*WHAT IS BEING ASKED*
Repeat the records below verbatim, and do not copy their pictures.

*PROVIDED MATERIAL*
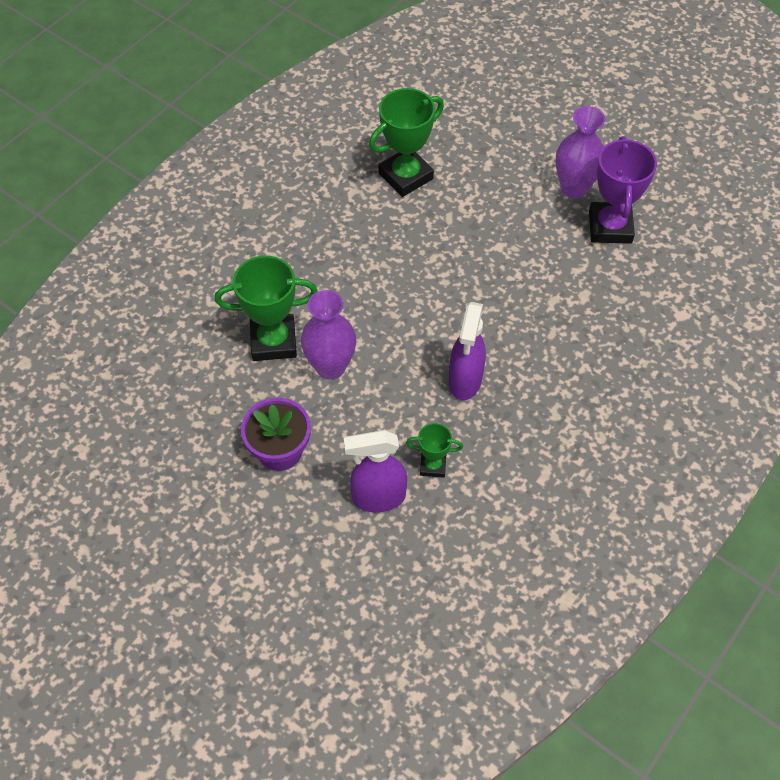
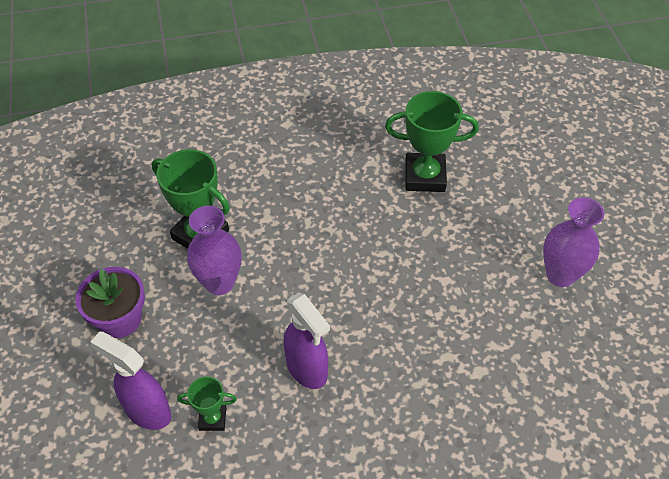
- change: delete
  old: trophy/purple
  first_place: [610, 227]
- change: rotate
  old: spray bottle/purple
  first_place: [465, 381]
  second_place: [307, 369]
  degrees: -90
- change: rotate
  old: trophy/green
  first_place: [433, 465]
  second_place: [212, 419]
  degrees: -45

*WRITTEN REPLY*
- change: delete
  old: trophy/purple
  first_place: [610, 227]
- change: rotate
  old: spray bottle/purple
  first_place: [465, 381]
  second_place: [307, 369]
  degrees: -90
- change: rotate
  old: trophy/green
  first_place: [433, 465]
  second_place: [212, 419]
  degrees: -45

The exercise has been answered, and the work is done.